Problem statement:
Your answer should be the lines of the listing that contain the word "plus".

BEGIN

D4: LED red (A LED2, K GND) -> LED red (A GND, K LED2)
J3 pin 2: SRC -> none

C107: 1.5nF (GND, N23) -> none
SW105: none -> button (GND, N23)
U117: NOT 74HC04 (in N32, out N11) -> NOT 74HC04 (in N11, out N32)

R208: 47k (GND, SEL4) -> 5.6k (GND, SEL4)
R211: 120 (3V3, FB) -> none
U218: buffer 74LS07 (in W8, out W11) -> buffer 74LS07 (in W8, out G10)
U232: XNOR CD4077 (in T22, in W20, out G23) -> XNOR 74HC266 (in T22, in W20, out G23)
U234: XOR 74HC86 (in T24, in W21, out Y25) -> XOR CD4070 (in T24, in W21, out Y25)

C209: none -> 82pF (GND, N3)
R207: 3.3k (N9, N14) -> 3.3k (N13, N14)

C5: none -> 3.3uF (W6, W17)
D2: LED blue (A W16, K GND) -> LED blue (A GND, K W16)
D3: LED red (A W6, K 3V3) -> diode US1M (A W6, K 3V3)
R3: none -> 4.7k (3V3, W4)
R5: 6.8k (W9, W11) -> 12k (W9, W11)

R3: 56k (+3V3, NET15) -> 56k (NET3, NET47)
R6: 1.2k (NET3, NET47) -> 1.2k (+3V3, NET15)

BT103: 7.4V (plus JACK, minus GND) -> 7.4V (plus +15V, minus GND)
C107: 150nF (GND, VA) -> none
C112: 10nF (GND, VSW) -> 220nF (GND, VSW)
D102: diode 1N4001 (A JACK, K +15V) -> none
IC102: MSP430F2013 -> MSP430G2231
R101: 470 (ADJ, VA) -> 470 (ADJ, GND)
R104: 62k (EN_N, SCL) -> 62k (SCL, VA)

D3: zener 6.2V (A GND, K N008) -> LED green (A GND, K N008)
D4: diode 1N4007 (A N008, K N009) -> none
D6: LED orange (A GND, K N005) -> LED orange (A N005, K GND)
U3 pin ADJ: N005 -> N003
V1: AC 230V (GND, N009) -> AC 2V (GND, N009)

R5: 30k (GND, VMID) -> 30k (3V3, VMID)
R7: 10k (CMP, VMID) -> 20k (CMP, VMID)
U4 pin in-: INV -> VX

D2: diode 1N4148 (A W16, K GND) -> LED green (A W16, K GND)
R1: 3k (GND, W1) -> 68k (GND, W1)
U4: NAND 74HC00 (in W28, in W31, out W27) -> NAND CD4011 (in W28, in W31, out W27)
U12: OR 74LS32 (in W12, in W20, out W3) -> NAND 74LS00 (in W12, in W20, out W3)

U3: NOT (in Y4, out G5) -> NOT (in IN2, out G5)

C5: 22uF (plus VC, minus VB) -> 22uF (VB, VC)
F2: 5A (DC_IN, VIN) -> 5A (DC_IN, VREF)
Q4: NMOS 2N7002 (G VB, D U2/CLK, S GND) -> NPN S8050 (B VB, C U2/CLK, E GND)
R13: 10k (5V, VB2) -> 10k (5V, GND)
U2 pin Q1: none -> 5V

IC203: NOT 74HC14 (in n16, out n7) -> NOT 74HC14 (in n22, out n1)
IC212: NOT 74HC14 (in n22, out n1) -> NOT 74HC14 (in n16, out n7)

END

Answer box:
BT103: 7.4V (plus JACK, minus GND) -> 7.4V (plus +15V, minus GND)
C5: 22uF (plus VC, minus VB) -> 22uF (VB, VC)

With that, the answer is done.